START DATA

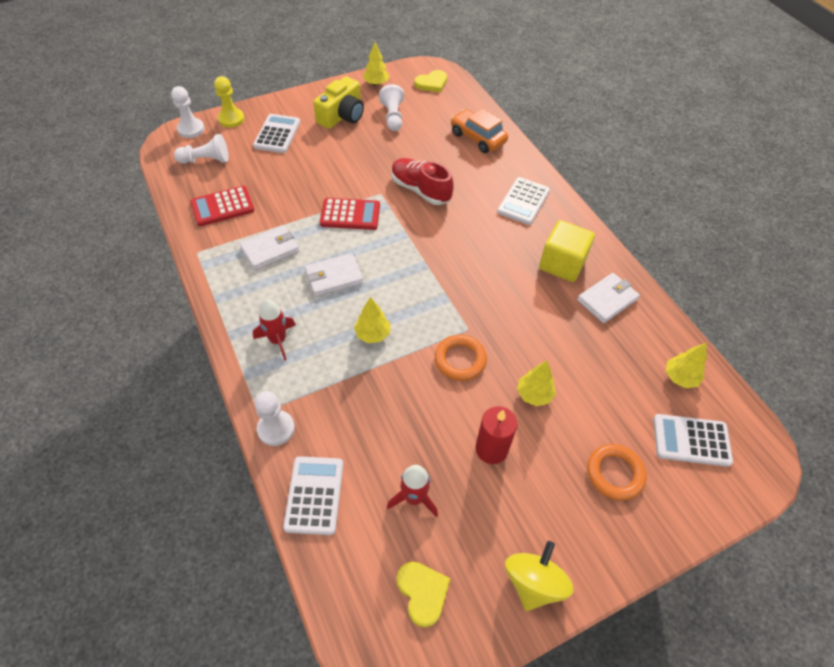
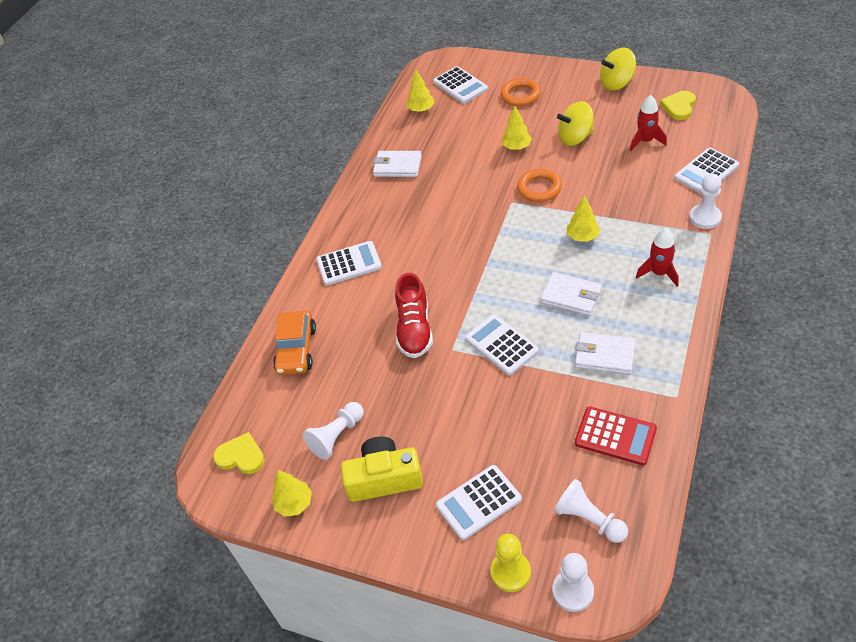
camera: 125 degrees left, 5 degrees down
(350, 214) = (501, 345): red calculator -> white calculator
(491, 449) = (575, 137): red candle -> yellow spinning top
(562, 264) = (391, 203): yellow cube -> none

END DATA

WORK REQUEST:
Your answer must be one number: how many lines of the data contain "yellow".

WORKED SOLUTION:
2